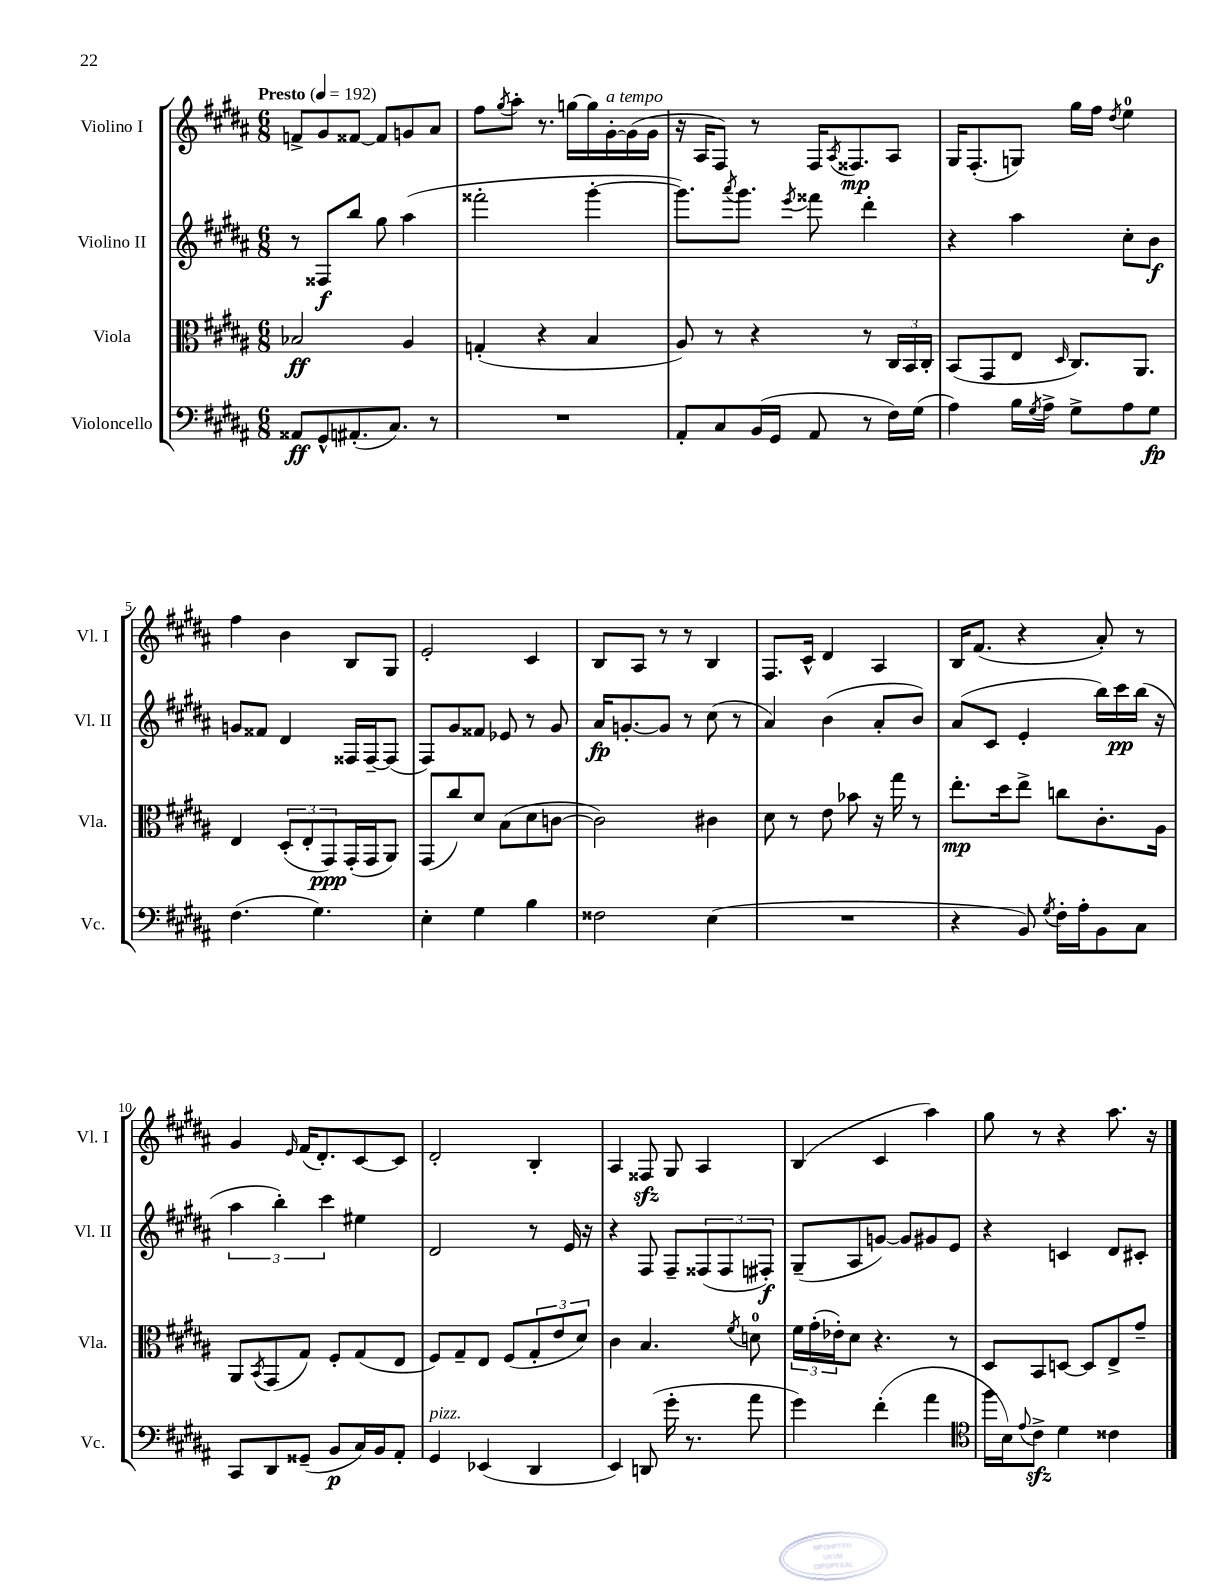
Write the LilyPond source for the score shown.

<<
\new StaffGroup <<
\new Staff = "s0" \with { instrumentName = "Violino I" shortInstrumentName = "Vl. I" } {
    \clef treble \key b \major \numericTimeSignature \time 6/8 \tempo "Presto" 4 = 192
    f'8-> gis'8 fisis'8~ fisis'8 g'8 ais'8 |
    fis''8 \acciaccatura { gis''8 } ais''8-. r8. g''16~ g''16 gis'16~-.^\markup { \italic "a tempo" } gis'16( gis'16 |
    r16 ais16 fis8) r8 fis16 \acciaccatura { ais8 } fisis8.\mp ais8 |
    gis16 fis8.-.( g8) gis''16 fis''16 \acciaccatura { dis''8 } e''4-0 |
    fis''4 b'4 b8 gis8 |
    e'2-. cis'4 |
    b8 ais8 r8 r8 b4 |
    fis8. cis'16-^ dis'4 ais4 |
    b16 fis'8.( r4 ais'8-.) r8 |
    gis'4 \grace { e'16 } fis'16( dis'8.-.) cis'8~ cis'8 |
    dis'2-. b4-. |
    ais4 fisis8\sfz gis8 ais4 |
    b4( cis'4 ais''4) |
    gis''8 r8 r4 ais''8. r16 \bar "|." |
}
\new Staff = "s1" \with { instrumentName = "Violino II" shortInstrumentName = "Vl. II" } {
    \clef treble \key b \major \numericTimeSignature \time 6/8
    r8 fisis8\f b''8 gis''8 ais''4( |
    fisis'''2-. gis'''4~-. |
    gis'''8.) \acciaccatura { ais'''8 } gis'''8. \acciaccatura { e'''8 } fisis'''8 dis'''4-. |
    r4 ais''4 cis''8-. b'8\f |
    g'8 fisis'8 dis'4 fisis16 fisis16~-- fisis8( |
    fis8) gis'8 fisis'8 ees'8 r8 gis'8 |
    ais'16\fp g'8.~-. g'8 r8 cis''8( r8 |
    ais'4) b'4( ais'8-. b'8) |
    ais'8( cis'8 e'4-. b''16) cis'''16\pp b''16( r16 |
    \tuplet 3/2 { ais''4 b''4-.) cis'''4 } eis''4 |
    dis'2 r8 e'16 r16 |
    r4 fis8 fis8-- \tuplet 3/2 { fisis8( fisis8 fis8-.\f) } |
    gis8--( ais8 g'8~) g'8 gis'8 e'8 |
    r4 c'4 dis'8 cis'8-. \bar "|." |
}
\new Staff = "s2" \with { instrumentName = "Viola" shortInstrumentName = "Vla." } {
    \clef alto \key b \major \numericTimeSignature \time 6/8
    bes2\ff ais4 |
    g4-.( r4 b4 |
    ais8) r8 r4 r8 \tuplet 3/2 { cis16 b,16 cis16-. } |
    b,8( gis,8 e8 \grace { dis16 } cis8.) ais,8. |
    e4 \tuplet 3/2 { dis8-.( e8-. gis,8\ppp) } gis,16-.( gis,16 ais,8) |
    gis,8( cis''8) dis'8 b8( dis'8 c'8~ |
    c'2) cis'4 |
    dis'8 r8 e'8 bes'8 r16 gis''16 r8 |
    e''8.-.\mp dis''16 e''8-> c''8 cis'8.-. ais16 |
    ais,8 \acciaccatura { b,8 } gis,8( gis8) fis8-. gis8( e8 |
    fis8) gis8-- e8 fis8( \tuplet 3/2 { gis8-. e'8 dis'8) } |
    cis'4 b4. \acciaccatura { fis'8 } d'8-0 |
    \tuplet 3/2 { fis'16 gis'16-.( ees'16-.) } dis'8 r4. r8 |
    dis8 b,8 d8~ d8 e8-> gis'8-- \bar "|." |
}
\new Staff = "s3" \with { instrumentName = "Violoncello" shortInstrumentName = "Vc." } {
    \clef bass \key b \major \numericTimeSignature \time 6/8
    aisis,8\ff gis,8-^ ais,8.-.( cis8.) r8 |
    R2. |
    ais,8-. cis8 b,16( gis,16 ais,8 r8 fis16) gis16( |
    ais4) b16 \acciaccatura { gis8 } ais16-> gis8-> ais8 gis8\fp |
    fis4.( gis4.) |
    e4-. gis4 b4 |
    fisis2 e4( |
    R2. |
    r4 b,8) \acciaccatura { gis8 } fis16-. ais16-. b,8 cis8 |
    cis,8 dis,8 gisis,8--( b,8\p cis16) b,16 ais,8-. |
    gis,4^\markup { \italic "pizz." } ees,4( dis,4 |
    e,4) d,8( gis'16-. r8. ais'8 |
    gis'4) fis'4-.( ais'4 |
    \clef tenor fis''16 b16) \appoggiatura { e'8 } cis'8->\sfz dis'4 cisis'4 \bar "|." |
}
>>
>>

** Problem description **
Show every line of the listing that contains the string "tuplet".

** Answer to the problem **
    \tuplet 3/2 { ais''4 b''4-.) cis'''4 } eis''4 |
    r4 fis8 fis8-- \tuplet 3/2 { fisis8( fisis8 fis8-.\f) } |
    ais8) r8 r4 r8 \tuplet 3/2 { cis16 b,16 cis16-. } |
    e4 \tuplet 3/2 { dis8-.( e8-. gis,8\ppp) } gis,16-.( gis,16 ais,8) |
    fis8) gis8-- e8 fis8( \tuplet 3/2 { gis8-. e'8 dis'8) } |
    \tuplet 3/2 { fis'16 gis'16-.( ees'16-.) } dis'8 r4. r8 |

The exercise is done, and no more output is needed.